#### Exercise inputs
________________________________________

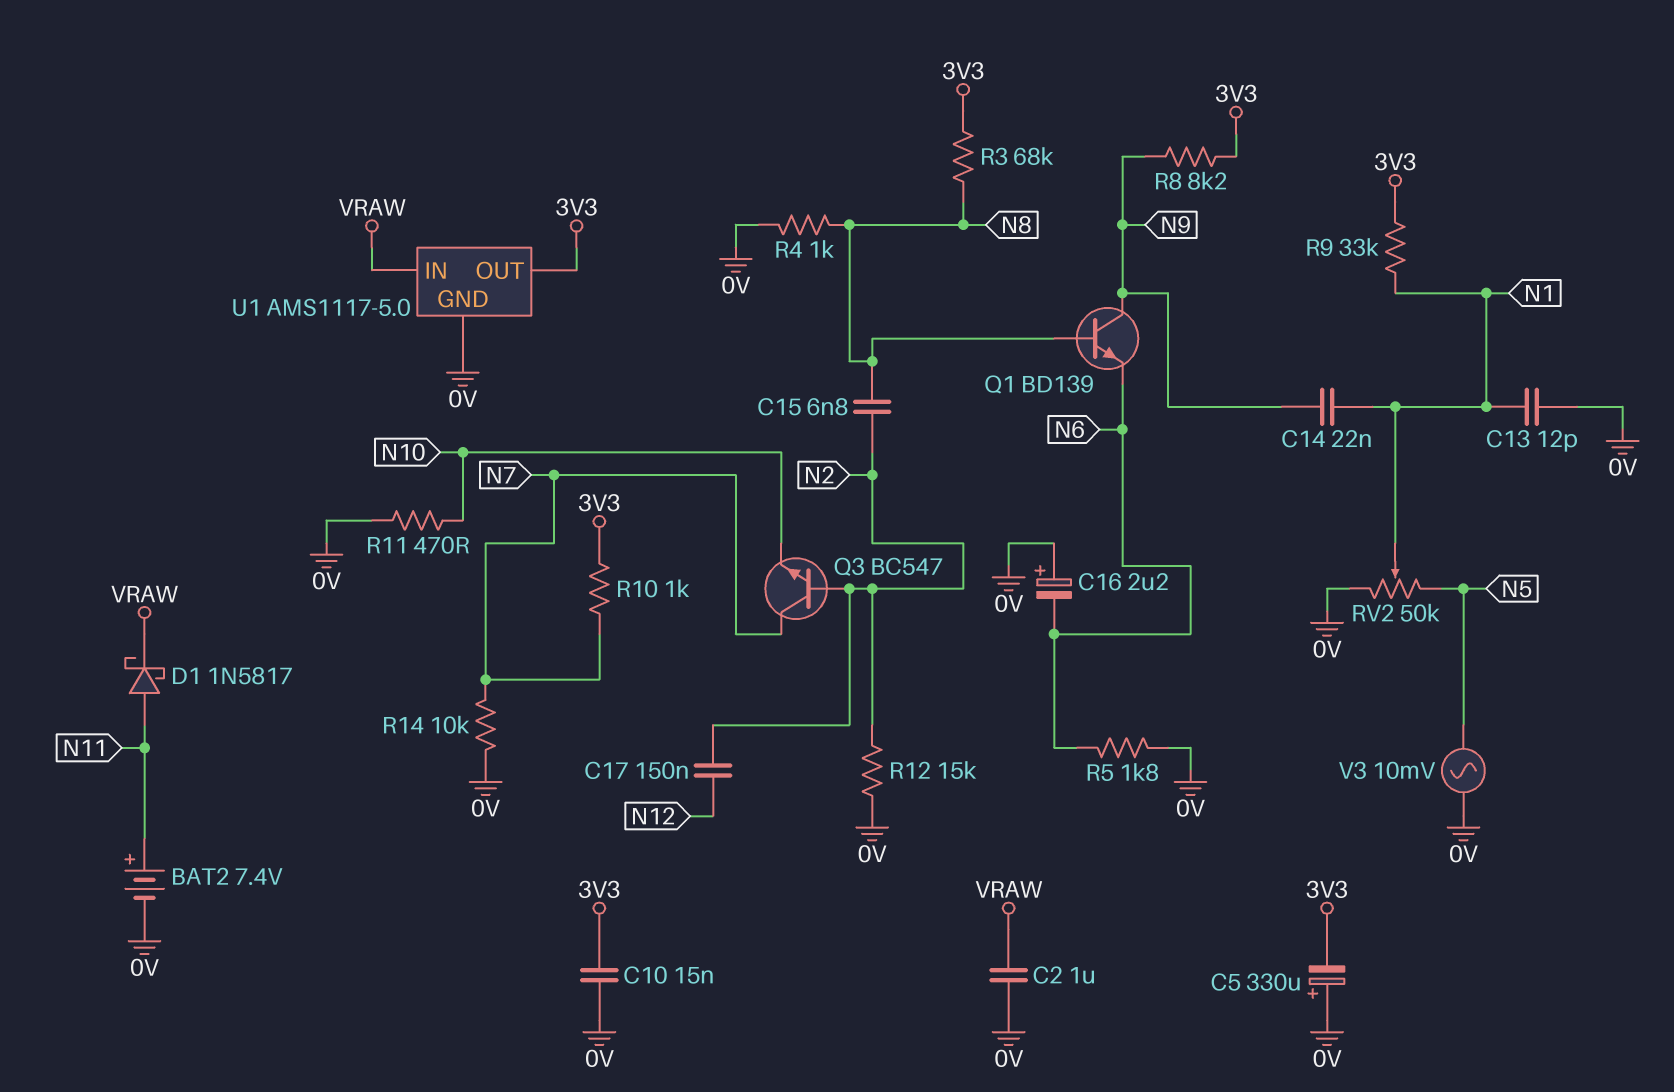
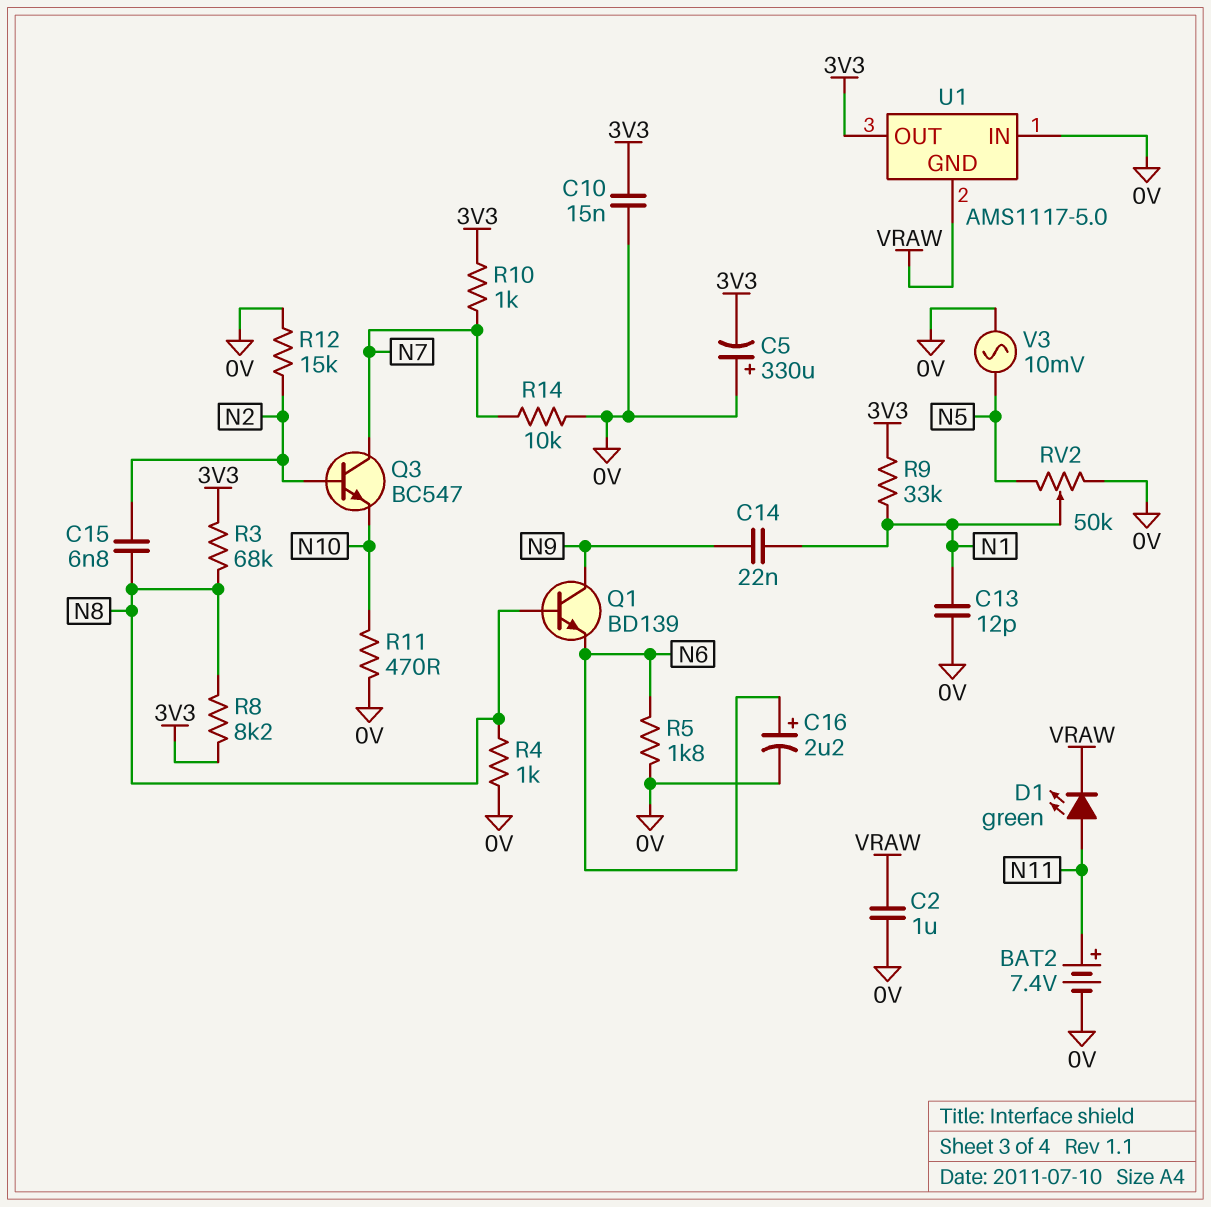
C16: 2.2uF (plus 0V, minus N6) -> 2.2uF (plus N6, minus 0V)
C17: 150nF (N2, N12) -> none
D1: schottky 1N5817 (A N11, K VRAW) -> LED green (A N11, K VRAW)
R8: 8.2k (3V3, N9) -> 8.2k (3V3, N8)
U1 pin GND: 0V -> VRAW
U1 pin IN: VRAW -> 0V

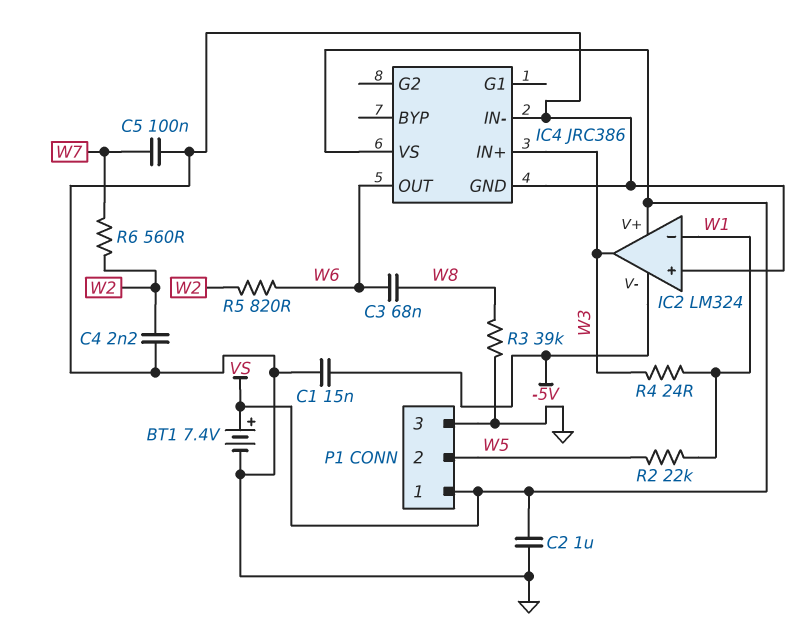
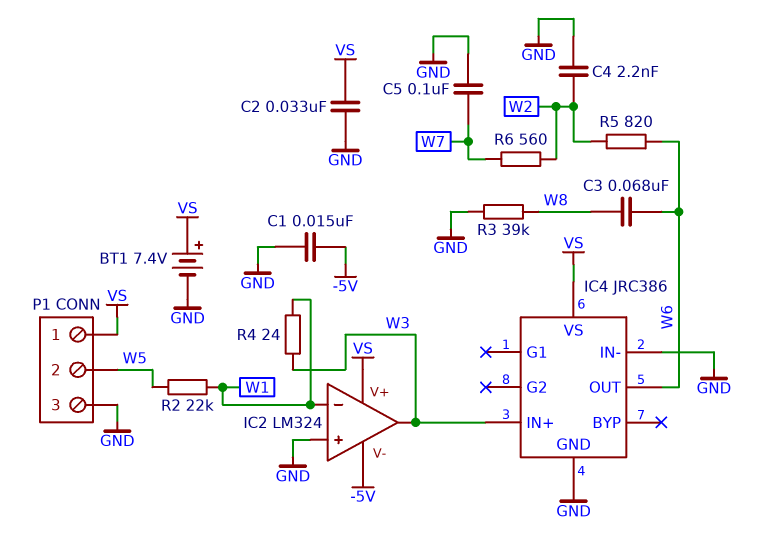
C2: 1uF (GND, VS) -> 33nF (GND, VS)

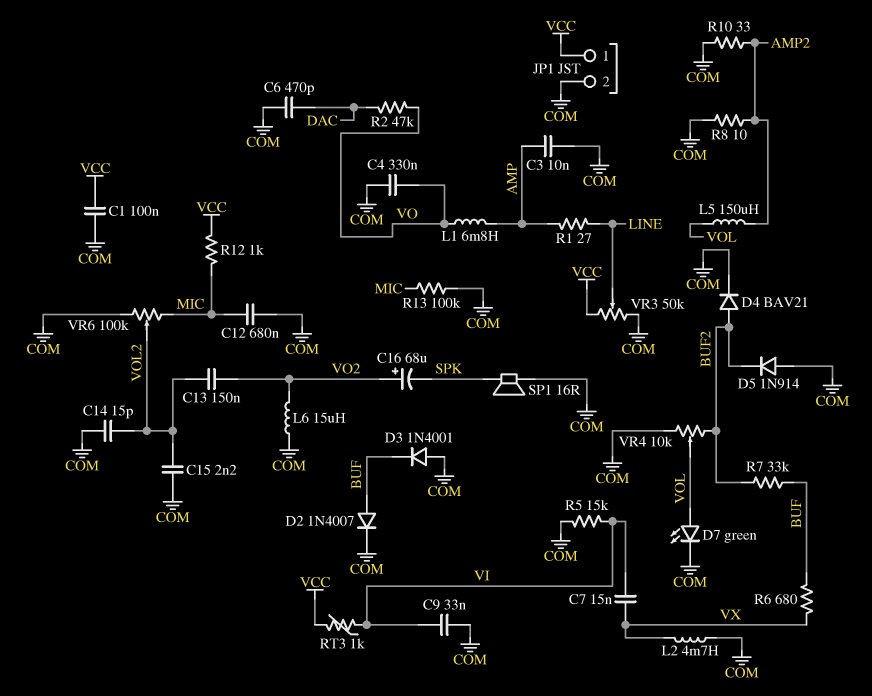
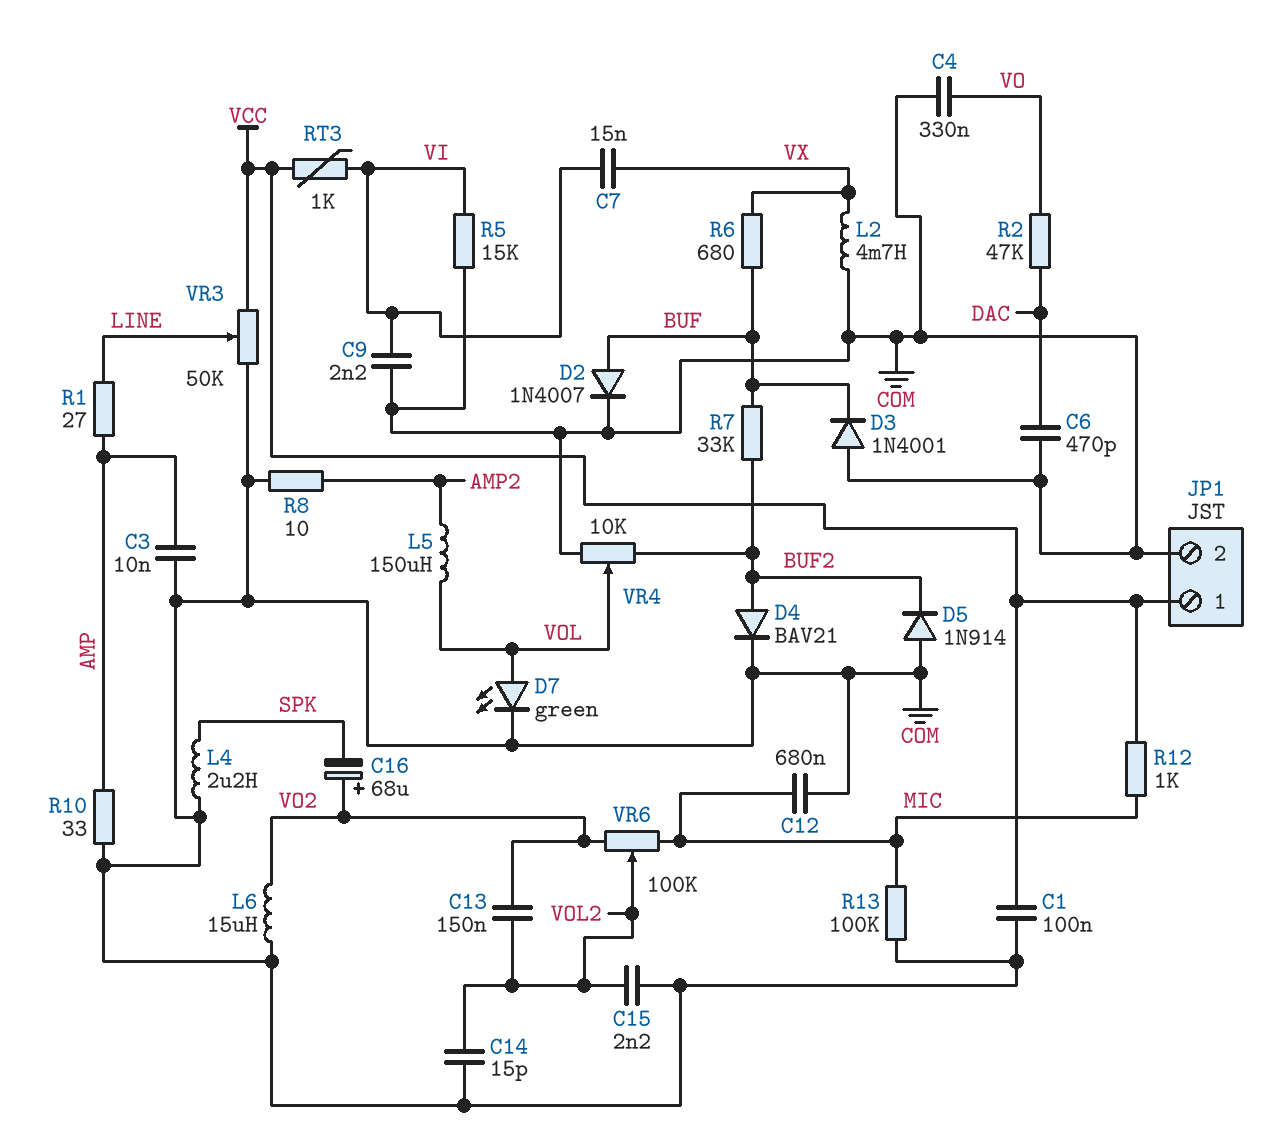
C9: 33nF (COM, VI) -> 2.2nF (COM, VI)
L1: 6.8mH (AMP, VO) -> none
L4: none -> 2.2uH (COM, SPK)
R10: 33 (AMP2, COM) -> 33 (AMP, COM)
SP1: speaker 16R (COM, SPK) -> none
VR6: 100k (COM, MIC, wiper VOL2) -> 100k (MIC, VO2, wiper VOL2)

________________________________________

#### Try it
Retype exactly, and only, the lines from the one containing "U1 pin GND: 0V -> VRAW" through the end of the records above. Pictures stay out of the copy.

#### Answer space
U1 pin GND: 0V -> VRAW
U1 pin IN: VRAW -> 0V

C2: 1uF (GND, VS) -> 33nF (GND, VS)

C9: 33nF (COM, VI) -> 2.2nF (COM, VI)
L1: 6.8mH (AMP, VO) -> none
L4: none -> 2.2uH (COM, SPK)
R10: 33 (AMP2, COM) -> 33 (AMP, COM)
SP1: speaker 16R (COM, SPK) -> none
VR6: 100k (COM, MIC, wiper VOL2) -> 100k (MIC, VO2, wiper VOL2)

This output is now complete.